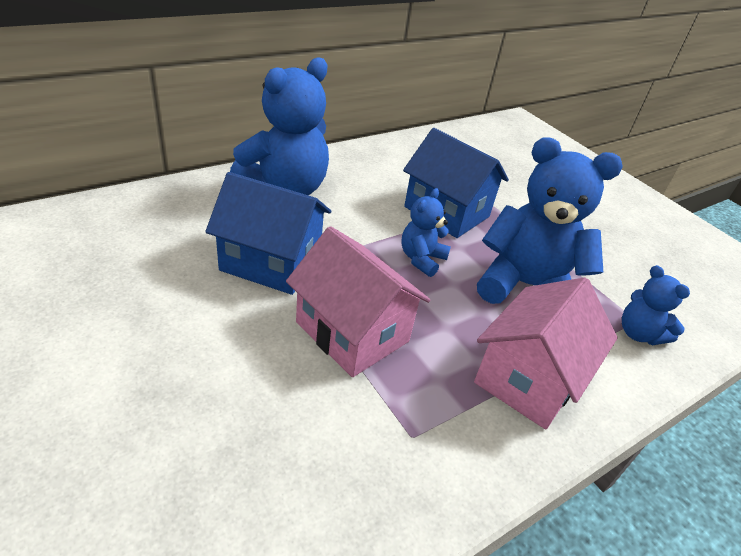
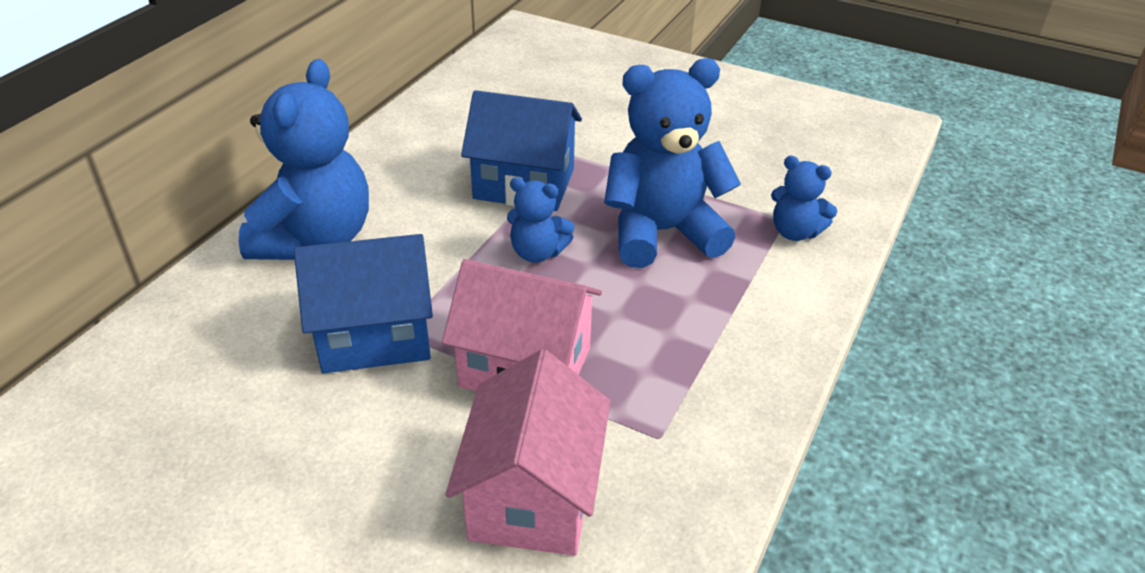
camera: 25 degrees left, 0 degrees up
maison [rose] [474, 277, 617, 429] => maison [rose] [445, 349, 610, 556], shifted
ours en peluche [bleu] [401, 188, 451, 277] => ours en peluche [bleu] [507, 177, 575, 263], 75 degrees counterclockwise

Exercise brief: Each line above that contains the string "degrees" should be copied.

Result of this task:
camera: 25 degrees left, 0 degrees up
ours en peluche [bleu] [401, 188, 451, 277] => ours en peluche [bleu] [507, 177, 575, 263], 75 degrees counterclockwise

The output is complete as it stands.